WORK INSTRUCTION = Each entry that follows should be retyped exactly.

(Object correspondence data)
──────────────────────────────
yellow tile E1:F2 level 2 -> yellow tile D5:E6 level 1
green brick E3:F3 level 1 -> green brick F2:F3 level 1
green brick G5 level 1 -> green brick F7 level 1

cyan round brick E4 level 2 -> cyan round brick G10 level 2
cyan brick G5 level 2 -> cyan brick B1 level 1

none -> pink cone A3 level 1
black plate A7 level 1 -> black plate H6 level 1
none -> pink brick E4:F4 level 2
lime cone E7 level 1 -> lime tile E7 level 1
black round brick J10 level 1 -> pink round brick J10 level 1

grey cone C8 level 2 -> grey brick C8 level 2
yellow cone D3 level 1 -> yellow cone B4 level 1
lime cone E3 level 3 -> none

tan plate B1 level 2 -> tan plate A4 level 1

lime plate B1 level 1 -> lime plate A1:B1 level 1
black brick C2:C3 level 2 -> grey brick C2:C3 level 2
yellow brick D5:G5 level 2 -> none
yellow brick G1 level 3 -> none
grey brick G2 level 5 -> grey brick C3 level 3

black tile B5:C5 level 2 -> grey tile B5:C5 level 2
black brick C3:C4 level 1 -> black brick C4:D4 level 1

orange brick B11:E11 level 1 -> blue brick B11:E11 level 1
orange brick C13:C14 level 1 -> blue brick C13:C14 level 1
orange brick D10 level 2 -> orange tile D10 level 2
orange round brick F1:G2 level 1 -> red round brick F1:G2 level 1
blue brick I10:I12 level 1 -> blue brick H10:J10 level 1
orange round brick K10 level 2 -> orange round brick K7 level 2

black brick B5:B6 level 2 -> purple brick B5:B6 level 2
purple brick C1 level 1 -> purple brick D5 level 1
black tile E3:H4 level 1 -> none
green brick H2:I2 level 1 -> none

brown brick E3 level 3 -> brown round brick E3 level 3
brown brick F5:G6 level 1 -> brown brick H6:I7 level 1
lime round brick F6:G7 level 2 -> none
──────────────────────────────
TASK RESULT =
yellow tile E1:F2 level 2 -> yellow tile D5:E6 level 1
green brick E3:F3 level 1 -> green brick F2:F3 level 1
green brick G5 level 1 -> green brick F7 level 1

cyan round brick E4 level 2 -> cyan round brick G10 level 2
cyan brick G5 level 2 -> cyan brick B1 level 1

none -> pink cone A3 level 1
black plate A7 level 1 -> black plate H6 level 1
none -> pink brick E4:F4 level 2
lime cone E7 level 1 -> lime tile E7 level 1
black round brick J10 level 1 -> pink round brick J10 level 1

grey cone C8 level 2 -> grey brick C8 level 2
yellow cone D3 level 1 -> yellow cone B4 level 1
lime cone E3 level 3 -> none

tan plate B1 level 2 -> tan plate A4 level 1

lime plate B1 level 1 -> lime plate A1:B1 level 1
black brick C2:C3 level 2 -> grey brick C2:C3 level 2
yellow brick D5:G5 level 2 -> none
yellow brick G1 level 3 -> none
grey brick G2 level 5 -> grey brick C3 level 3

black tile B5:C5 level 2 -> grey tile B5:C5 level 2
black brick C3:C4 level 1 -> black brick C4:D4 level 1

orange brick B11:E11 level 1 -> blue brick B11:E11 level 1
orange brick C13:C14 level 1 -> blue brick C13:C14 level 1
orange brick D10 level 2 -> orange tile D10 level 2
orange round brick F1:G2 level 1 -> red round brick F1:G2 level 1
blue brick I10:I12 level 1 -> blue brick H10:J10 level 1
orange round brick K10 level 2 -> orange round brick K7 level 2

black brick B5:B6 level 2 -> purple brick B5:B6 level 2
purple brick C1 level 1 -> purple brick D5 level 1
black tile E3:H4 level 1 -> none
green brick H2:I2 level 1 -> none

brown brick E3 level 3 -> brown round brick E3 level 3
brown brick F5:G6 level 1 -> brown brick H6:I7 level 1
lime round brick F6:G7 level 2 -> none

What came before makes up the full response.